Top of Records shown

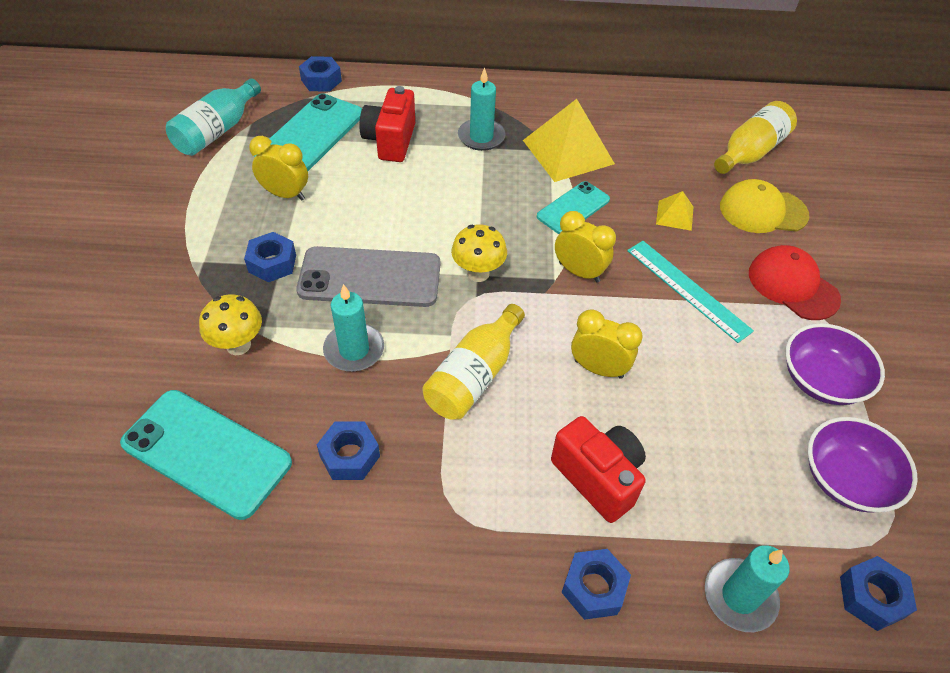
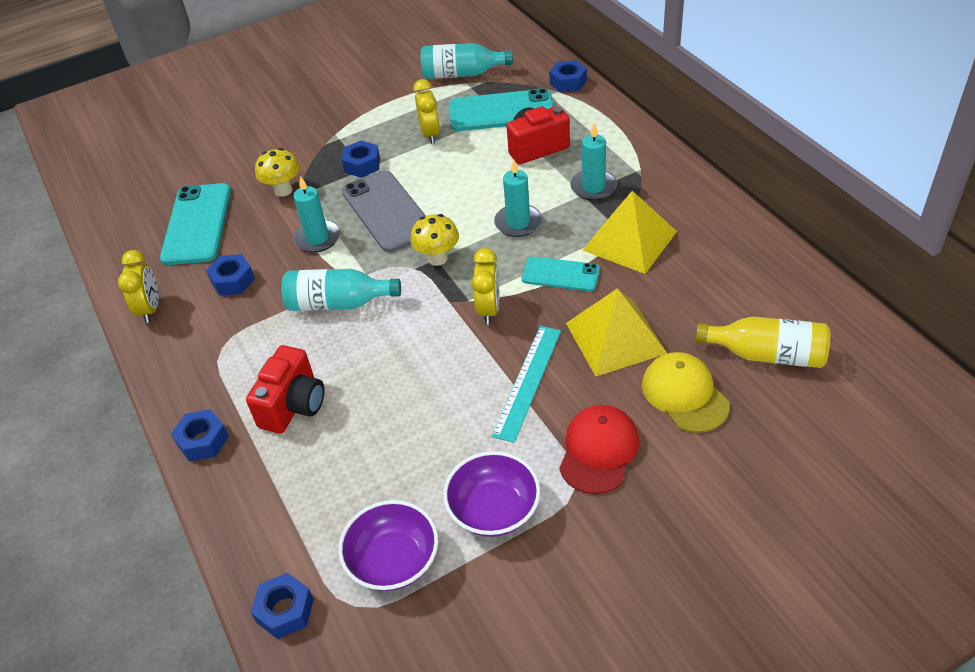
camera: 65 degrees right, 5 degrees down
(474, 376) = (338, 303): yellow bottle -> turquoise bottle
(598, 369) = (395, 364): yellow clock -> yellow clock (150, 309)
(674, 215) = (615, 337): yellow pyramid -> yellow pyramid, size x2.07
(739, 596) = (240, 525): turquoise candle -> turquoise candle (518, 223)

Bottom of Records shown

### What is being asked
Only the lines from the one containing "(598, 369) = (395, 364): yellow" to the end of the data should be printed, exactly as they stand.

### Final answer
(598, 369) = (395, 364): yellow clock -> yellow clock (150, 309)
(674, 215) = (615, 337): yellow pyramid -> yellow pyramid, size x2.07
(739, 596) = (240, 525): turquoise candle -> turquoise candle (518, 223)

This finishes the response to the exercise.